WHAT NEEDS TO BE DONE
Line by line, copy out the data that follows.

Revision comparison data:
^^^^^^^^^^^^^^^^

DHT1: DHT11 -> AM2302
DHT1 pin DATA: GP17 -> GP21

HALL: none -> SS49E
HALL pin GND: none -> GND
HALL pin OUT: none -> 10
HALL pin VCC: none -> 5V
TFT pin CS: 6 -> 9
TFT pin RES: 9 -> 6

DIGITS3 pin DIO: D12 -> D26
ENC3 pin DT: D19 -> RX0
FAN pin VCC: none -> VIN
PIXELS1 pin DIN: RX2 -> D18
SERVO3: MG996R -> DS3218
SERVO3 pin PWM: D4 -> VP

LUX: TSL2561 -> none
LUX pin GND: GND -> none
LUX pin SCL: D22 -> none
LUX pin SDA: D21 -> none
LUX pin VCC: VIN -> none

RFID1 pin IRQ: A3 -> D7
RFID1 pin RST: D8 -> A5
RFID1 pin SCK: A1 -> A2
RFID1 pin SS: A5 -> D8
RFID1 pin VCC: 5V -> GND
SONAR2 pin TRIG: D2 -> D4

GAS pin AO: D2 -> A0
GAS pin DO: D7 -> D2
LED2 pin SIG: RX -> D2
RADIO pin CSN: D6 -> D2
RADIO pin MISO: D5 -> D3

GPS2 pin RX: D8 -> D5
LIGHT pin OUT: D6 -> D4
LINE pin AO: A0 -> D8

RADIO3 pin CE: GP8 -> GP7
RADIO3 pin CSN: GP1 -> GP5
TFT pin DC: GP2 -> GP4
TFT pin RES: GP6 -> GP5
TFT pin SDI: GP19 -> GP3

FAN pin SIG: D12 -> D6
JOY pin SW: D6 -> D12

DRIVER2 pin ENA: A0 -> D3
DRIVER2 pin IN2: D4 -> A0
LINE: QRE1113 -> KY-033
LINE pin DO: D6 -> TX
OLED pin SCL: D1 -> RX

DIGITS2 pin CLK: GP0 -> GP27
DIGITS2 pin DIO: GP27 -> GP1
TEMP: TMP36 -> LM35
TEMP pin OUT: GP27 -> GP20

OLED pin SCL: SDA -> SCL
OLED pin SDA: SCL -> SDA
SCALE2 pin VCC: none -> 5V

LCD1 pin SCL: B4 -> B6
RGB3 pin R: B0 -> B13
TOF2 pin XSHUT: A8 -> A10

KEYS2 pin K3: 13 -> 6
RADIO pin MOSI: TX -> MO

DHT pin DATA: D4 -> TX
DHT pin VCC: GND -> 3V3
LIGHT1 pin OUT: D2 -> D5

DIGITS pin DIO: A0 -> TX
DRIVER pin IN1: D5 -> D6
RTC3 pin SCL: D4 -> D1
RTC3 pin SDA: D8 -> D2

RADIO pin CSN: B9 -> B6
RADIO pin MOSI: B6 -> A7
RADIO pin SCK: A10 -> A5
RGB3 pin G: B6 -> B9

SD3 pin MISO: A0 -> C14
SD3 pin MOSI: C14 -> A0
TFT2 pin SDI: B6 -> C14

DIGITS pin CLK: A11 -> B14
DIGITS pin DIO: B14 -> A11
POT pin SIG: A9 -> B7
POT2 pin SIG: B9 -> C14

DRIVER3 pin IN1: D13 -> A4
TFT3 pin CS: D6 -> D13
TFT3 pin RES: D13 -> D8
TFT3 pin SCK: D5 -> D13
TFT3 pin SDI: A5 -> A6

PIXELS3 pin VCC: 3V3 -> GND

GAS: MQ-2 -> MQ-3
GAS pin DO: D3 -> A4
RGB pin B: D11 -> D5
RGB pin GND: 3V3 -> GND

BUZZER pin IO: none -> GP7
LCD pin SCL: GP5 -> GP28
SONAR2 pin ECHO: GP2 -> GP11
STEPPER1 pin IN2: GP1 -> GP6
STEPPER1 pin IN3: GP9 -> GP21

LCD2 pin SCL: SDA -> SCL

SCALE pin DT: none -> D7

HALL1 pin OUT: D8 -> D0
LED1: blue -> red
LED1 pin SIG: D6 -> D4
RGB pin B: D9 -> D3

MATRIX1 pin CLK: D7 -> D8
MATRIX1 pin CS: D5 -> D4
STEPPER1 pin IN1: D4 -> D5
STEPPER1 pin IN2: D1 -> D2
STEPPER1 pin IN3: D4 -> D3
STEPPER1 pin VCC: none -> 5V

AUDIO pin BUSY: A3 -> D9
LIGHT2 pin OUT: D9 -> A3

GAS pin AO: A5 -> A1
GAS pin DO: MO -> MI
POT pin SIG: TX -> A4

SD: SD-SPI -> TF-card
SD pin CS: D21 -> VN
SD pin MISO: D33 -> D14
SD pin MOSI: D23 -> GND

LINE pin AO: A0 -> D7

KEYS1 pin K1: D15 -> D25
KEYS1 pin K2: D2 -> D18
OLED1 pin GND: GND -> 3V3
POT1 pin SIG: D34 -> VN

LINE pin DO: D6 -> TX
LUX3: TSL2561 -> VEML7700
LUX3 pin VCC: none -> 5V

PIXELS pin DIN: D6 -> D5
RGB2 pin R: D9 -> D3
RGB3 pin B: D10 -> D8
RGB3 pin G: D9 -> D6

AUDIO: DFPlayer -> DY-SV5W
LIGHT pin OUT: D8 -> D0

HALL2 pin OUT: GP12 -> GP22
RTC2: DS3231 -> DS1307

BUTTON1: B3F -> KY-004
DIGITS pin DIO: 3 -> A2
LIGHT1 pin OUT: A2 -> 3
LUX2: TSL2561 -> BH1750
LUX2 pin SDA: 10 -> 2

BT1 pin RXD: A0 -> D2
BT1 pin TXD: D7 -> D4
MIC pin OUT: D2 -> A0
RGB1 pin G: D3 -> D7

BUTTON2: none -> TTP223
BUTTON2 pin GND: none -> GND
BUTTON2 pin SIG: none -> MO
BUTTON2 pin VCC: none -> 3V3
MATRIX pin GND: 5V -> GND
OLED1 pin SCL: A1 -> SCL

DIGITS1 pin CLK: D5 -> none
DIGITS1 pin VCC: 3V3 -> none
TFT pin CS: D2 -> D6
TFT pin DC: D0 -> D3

^^^^^^^^^^^^^^^^

YOUR SOLUTION
DHT1: DHT11 -> AM2302
DHT1 pin DATA: GP17 -> GP21

HALL: none -> SS49E
HALL pin GND: none -> GND
HALL pin OUT: none -> 10
HALL pin VCC: none -> 5V
TFT pin CS: 6 -> 9
TFT pin RES: 9 -> 6

DIGITS3 pin DIO: D12 -> D26
ENC3 pin DT: D19 -> RX0
FAN pin VCC: none -> VIN
PIXELS1 pin DIN: RX2 -> D18
SERVO3: MG996R -> DS3218
SERVO3 pin PWM: D4 -> VP

LUX: TSL2561 -> none
LUX pin GND: GND -> none
LUX pin SCL: D22 -> none
LUX pin SDA: D21 -> none
LUX pin VCC: VIN -> none

RFID1 pin IRQ: A3 -> D7
RFID1 pin RST: D8 -> A5
RFID1 pin SCK: A1 -> A2
RFID1 pin SS: A5 -> D8
RFID1 pin VCC: 5V -> GND
SONAR2 pin TRIG: D2 -> D4

GAS pin AO: D2 -> A0
GAS pin DO: D7 -> D2
LED2 pin SIG: RX -> D2
RADIO pin CSN: D6 -> D2
RADIO pin MISO: D5 -> D3

GPS2 pin RX: D8 -> D5
LIGHT pin OUT: D6 -> D4
LINE pin AO: A0 -> D8

RADIO3 pin CE: GP8 -> GP7
RADIO3 pin CSN: GP1 -> GP5
TFT pin DC: GP2 -> GP4
TFT pin RES: GP6 -> GP5
TFT pin SDI: GP19 -> GP3

FAN pin SIG: D12 -> D6
JOY pin SW: D6 -> D12

DRIVER2 pin ENA: A0 -> D3
DRIVER2 pin IN2: D4 -> A0
LINE: QRE1113 -> KY-033
LINE pin DO: D6 -> TX
OLED pin SCL: D1 -> RX

DIGITS2 pin CLK: GP0 -> GP27
DIGITS2 pin DIO: GP27 -> GP1
TEMP: TMP36 -> LM35
TEMP pin OUT: GP27 -> GP20

OLED pin SCL: SDA -> SCL
OLED pin SDA: SCL -> SDA
SCALE2 pin VCC: none -> 5V

LCD1 pin SCL: B4 -> B6
RGB3 pin R: B0 -> B13
TOF2 pin XSHUT: A8 -> A10

KEYS2 pin K3: 13 -> 6
RADIO pin MOSI: TX -> MO

DHT pin DATA: D4 -> TX
DHT pin VCC: GND -> 3V3
LIGHT1 pin OUT: D2 -> D5

DIGITS pin DIO: A0 -> TX
DRIVER pin IN1: D5 -> D6
RTC3 pin SCL: D4 -> D1
RTC3 pin SDA: D8 -> D2

RADIO pin CSN: B9 -> B6
RADIO pin MOSI: B6 -> A7
RADIO pin SCK: A10 -> A5
RGB3 pin G: B6 -> B9

SD3 pin MISO: A0 -> C14
SD3 pin MOSI: C14 -> A0
TFT2 pin SDI: B6 -> C14

DIGITS pin CLK: A11 -> B14
DIGITS pin DIO: B14 -> A11
POT pin SIG: A9 -> B7
POT2 pin SIG: B9 -> C14

DRIVER3 pin IN1: D13 -> A4
TFT3 pin CS: D6 -> D13
TFT3 pin RES: D13 -> D8
TFT3 pin SCK: D5 -> D13
TFT3 pin SDI: A5 -> A6

PIXELS3 pin VCC: 3V3 -> GND

GAS: MQ-2 -> MQ-3
GAS pin DO: D3 -> A4
RGB pin B: D11 -> D5
RGB pin GND: 3V3 -> GND

BUZZER pin IO: none -> GP7
LCD pin SCL: GP5 -> GP28
SONAR2 pin ECHO: GP2 -> GP11
STEPPER1 pin IN2: GP1 -> GP6
STEPPER1 pin IN3: GP9 -> GP21

LCD2 pin SCL: SDA -> SCL

SCALE pin DT: none -> D7

HALL1 pin OUT: D8 -> D0
LED1: blue -> red
LED1 pin SIG: D6 -> D4
RGB pin B: D9 -> D3

MATRIX1 pin CLK: D7 -> D8
MATRIX1 pin CS: D5 -> D4
STEPPER1 pin IN1: D4 -> D5
STEPPER1 pin IN2: D1 -> D2
STEPPER1 pin IN3: D4 -> D3
STEPPER1 pin VCC: none -> 5V

AUDIO pin BUSY: A3 -> D9
LIGHT2 pin OUT: D9 -> A3

GAS pin AO: A5 -> A1
GAS pin DO: MO -> MI
POT pin SIG: TX -> A4

SD: SD-SPI -> TF-card
SD pin CS: D21 -> VN
SD pin MISO: D33 -> D14
SD pin MOSI: D23 -> GND

LINE pin AO: A0 -> D7

KEYS1 pin K1: D15 -> D25
KEYS1 pin K2: D2 -> D18
OLED1 pin GND: GND -> 3V3
POT1 pin SIG: D34 -> VN

LINE pin DO: D6 -> TX
LUX3: TSL2561 -> VEML7700
LUX3 pin VCC: none -> 5V

PIXELS pin DIN: D6 -> D5
RGB2 pin R: D9 -> D3
RGB3 pin B: D10 -> D8
RGB3 pin G: D9 -> D6

AUDIO: DFPlayer -> DY-SV5W
LIGHT pin OUT: D8 -> D0

HALL2 pin OUT: GP12 -> GP22
RTC2: DS3231 -> DS1307

BUTTON1: B3F -> KY-004
DIGITS pin DIO: 3 -> A2
LIGHT1 pin OUT: A2 -> 3
LUX2: TSL2561 -> BH1750
LUX2 pin SDA: 10 -> 2

BT1 pin RXD: A0 -> D2
BT1 pin TXD: D7 -> D4
MIC pin OUT: D2 -> A0
RGB1 pin G: D3 -> D7

BUTTON2: none -> TTP223
BUTTON2 pin GND: none -> GND
BUTTON2 pin SIG: none -> MO
BUTTON2 pin VCC: none -> 3V3
MATRIX pin GND: 5V -> GND
OLED1 pin SCL: A1 -> SCL

DIGITS1 pin CLK: D5 -> none
DIGITS1 pin VCC: 3V3 -> none
TFT pin CS: D2 -> D6
TFT pin DC: D0 -> D3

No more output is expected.